● Exercise
Once the line containing "U204 pin in-: NET18 -> JP204/1" is found, retype it and each line after it through the last entry below, word for word, and nothing else.

● Material provided
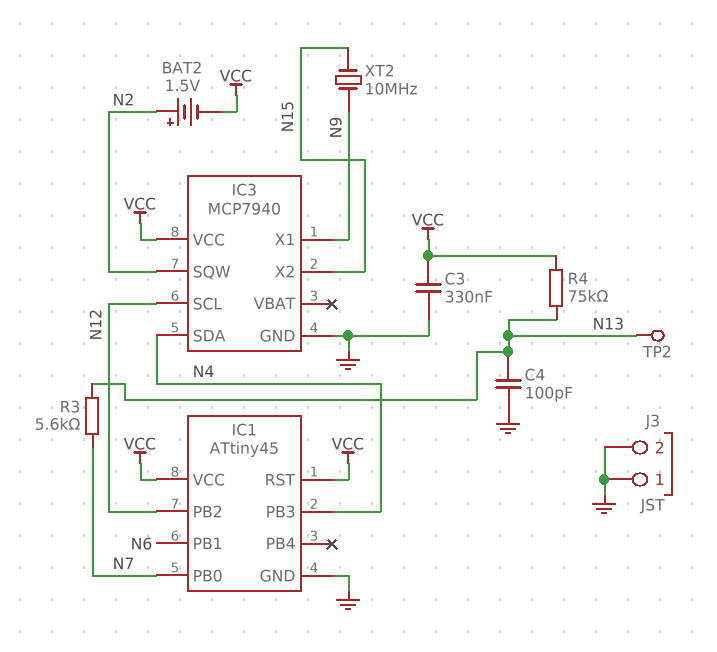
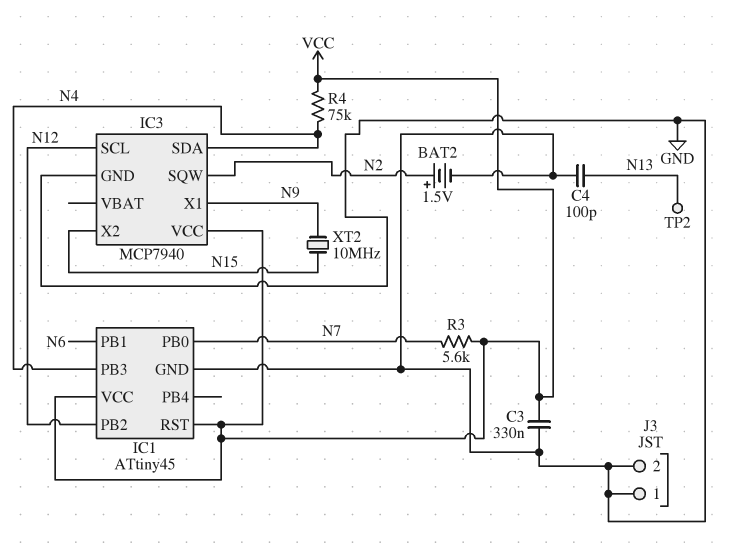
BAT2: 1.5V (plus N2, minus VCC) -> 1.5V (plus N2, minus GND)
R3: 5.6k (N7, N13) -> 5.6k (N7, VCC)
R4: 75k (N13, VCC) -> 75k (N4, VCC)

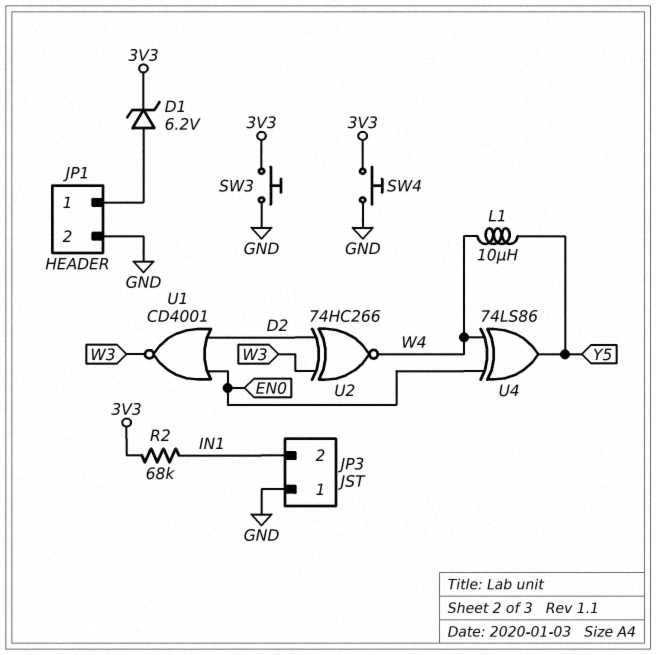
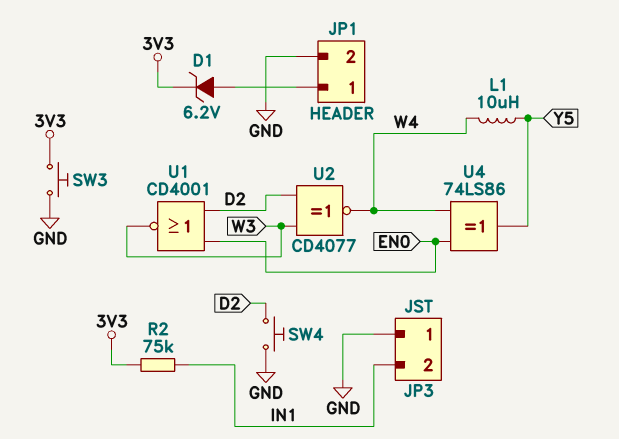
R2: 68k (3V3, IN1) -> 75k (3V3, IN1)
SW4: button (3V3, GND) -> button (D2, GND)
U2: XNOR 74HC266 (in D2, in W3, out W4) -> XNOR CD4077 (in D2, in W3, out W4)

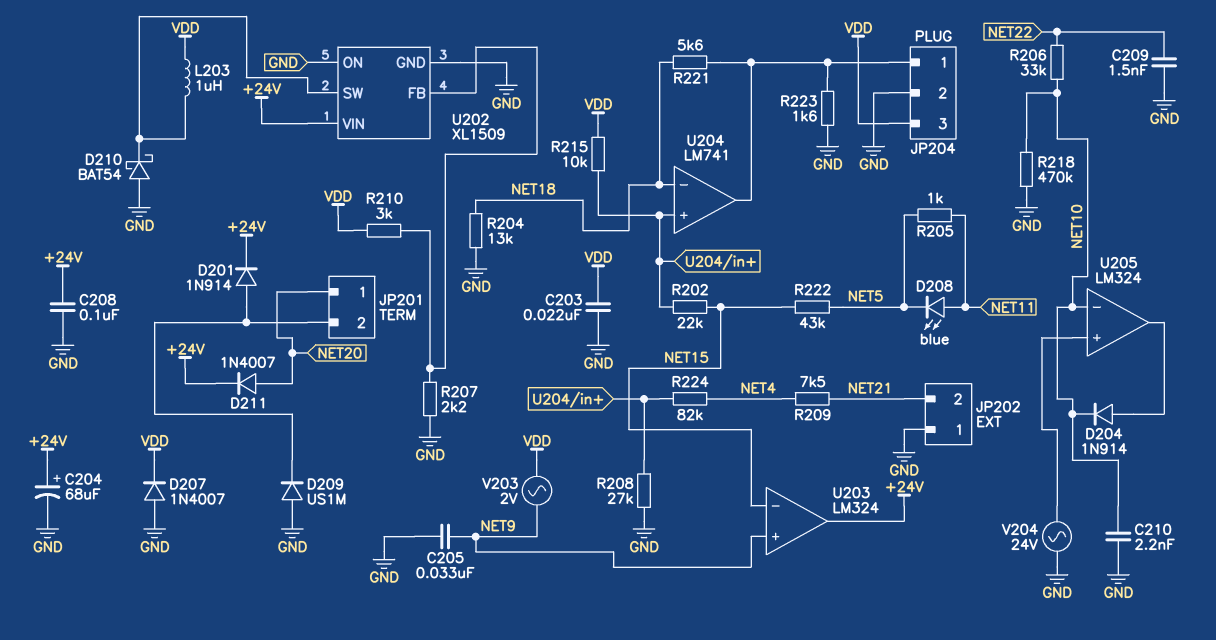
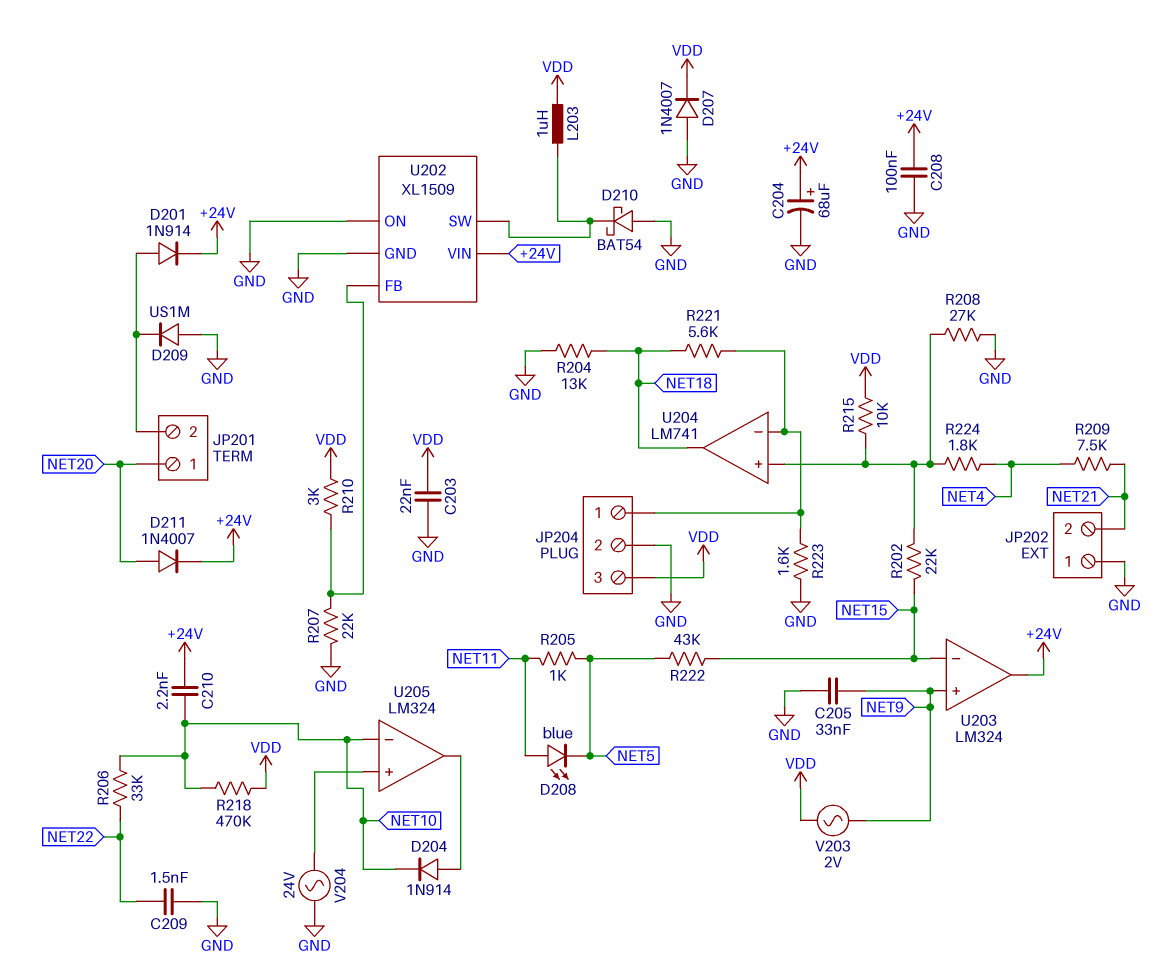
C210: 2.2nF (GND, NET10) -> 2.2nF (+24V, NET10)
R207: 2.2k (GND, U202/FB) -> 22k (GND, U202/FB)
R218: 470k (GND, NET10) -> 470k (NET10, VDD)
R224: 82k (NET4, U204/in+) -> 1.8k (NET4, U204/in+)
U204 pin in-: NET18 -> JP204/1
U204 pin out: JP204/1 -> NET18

● Exercise result
U204 pin in-: NET18 -> JP204/1
U204 pin out: JP204/1 -> NET18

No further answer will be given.